_SUPPLIED RECORDS_
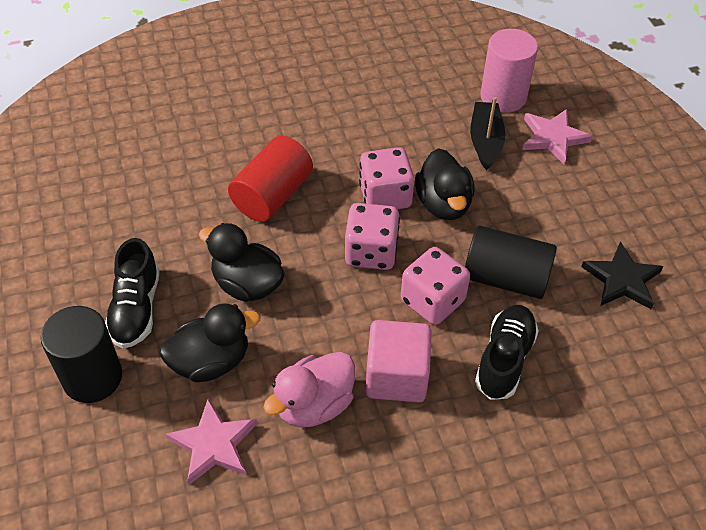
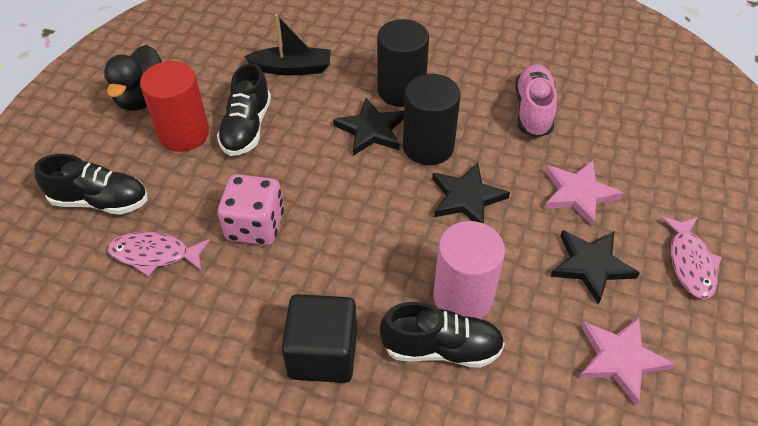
black cube: 0 -> 1
black duck: 3 -> 1
black shoe: 2 -> 3
black star: 1 -> 3
pink cube: 1 -> 0
pink dice: 3 -> 1
pink duck: 1 -> 0
pink fish: 0 -> 2
pink shoe: 0 -> 1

_PROMPT_
For the records above, how many lines contain the word "pink"? Reply with the number only.

_REPLY_
5